EXERCISE BRIEF.
Retype, exactly as they appear below, the lines between the line holding "C5: 1nF (N_11, U1/in+)" and the line holding "C6: 100nF (GND, VEE) -> none", both ends included.

Data entries:
----------
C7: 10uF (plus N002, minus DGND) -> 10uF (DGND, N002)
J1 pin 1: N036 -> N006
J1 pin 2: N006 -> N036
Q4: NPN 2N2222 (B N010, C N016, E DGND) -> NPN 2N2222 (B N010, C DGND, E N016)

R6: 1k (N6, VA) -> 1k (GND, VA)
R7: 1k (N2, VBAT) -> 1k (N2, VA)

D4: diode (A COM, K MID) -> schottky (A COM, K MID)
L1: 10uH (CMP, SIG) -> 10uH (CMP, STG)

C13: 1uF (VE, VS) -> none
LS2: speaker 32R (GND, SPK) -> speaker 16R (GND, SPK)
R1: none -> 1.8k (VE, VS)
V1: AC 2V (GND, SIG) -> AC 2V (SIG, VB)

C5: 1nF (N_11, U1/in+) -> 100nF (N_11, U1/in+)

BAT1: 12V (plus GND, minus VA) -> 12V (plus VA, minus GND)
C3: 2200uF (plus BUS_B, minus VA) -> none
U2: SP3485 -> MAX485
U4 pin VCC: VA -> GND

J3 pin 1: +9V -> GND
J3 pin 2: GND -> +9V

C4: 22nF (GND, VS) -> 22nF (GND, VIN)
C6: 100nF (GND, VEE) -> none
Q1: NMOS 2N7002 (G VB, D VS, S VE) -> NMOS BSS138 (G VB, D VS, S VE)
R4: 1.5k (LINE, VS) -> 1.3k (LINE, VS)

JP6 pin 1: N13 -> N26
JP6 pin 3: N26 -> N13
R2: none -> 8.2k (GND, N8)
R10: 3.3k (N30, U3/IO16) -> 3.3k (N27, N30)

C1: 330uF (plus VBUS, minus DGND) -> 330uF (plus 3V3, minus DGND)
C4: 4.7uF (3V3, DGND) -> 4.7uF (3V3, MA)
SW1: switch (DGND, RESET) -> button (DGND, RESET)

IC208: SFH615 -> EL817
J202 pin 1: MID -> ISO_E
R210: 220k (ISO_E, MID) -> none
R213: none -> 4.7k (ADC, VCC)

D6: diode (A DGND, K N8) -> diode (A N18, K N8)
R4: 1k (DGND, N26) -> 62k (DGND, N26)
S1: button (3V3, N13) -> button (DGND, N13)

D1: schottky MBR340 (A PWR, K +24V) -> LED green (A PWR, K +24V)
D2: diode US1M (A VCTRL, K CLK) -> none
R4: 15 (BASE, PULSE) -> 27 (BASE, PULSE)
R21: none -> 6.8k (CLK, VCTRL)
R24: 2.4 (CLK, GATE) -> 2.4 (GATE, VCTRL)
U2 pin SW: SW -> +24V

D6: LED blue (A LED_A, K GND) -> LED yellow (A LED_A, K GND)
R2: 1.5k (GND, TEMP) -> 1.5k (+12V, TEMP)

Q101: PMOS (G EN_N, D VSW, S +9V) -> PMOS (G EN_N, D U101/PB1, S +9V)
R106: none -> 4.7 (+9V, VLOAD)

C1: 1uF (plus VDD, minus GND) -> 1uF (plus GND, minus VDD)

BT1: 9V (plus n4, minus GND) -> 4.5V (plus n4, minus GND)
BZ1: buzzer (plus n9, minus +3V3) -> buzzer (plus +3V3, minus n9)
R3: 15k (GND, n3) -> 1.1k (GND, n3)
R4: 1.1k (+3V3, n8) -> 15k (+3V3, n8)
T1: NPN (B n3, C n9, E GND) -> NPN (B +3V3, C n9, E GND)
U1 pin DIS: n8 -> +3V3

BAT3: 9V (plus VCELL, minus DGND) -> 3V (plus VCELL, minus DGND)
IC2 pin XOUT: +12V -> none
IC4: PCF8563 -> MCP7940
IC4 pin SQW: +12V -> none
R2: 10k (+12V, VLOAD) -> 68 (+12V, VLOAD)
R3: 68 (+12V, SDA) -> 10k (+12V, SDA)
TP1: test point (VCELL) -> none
----------
WRITTEN ANSWER.
C5: 1nF (N_11, U1/in+) -> 100nF (N_11, U1/in+)

BAT1: 12V (plus GND, minus VA) -> 12V (plus VA, minus GND)
C3: 2200uF (plus BUS_B, minus VA) -> none
U2: SP3485 -> MAX485
U4 pin VCC: VA -> GND

J3 pin 1: +9V -> GND
J3 pin 2: GND -> +9V

C4: 22nF (GND, VS) -> 22nF (GND, VIN)
C6: 100nF (GND, VEE) -> none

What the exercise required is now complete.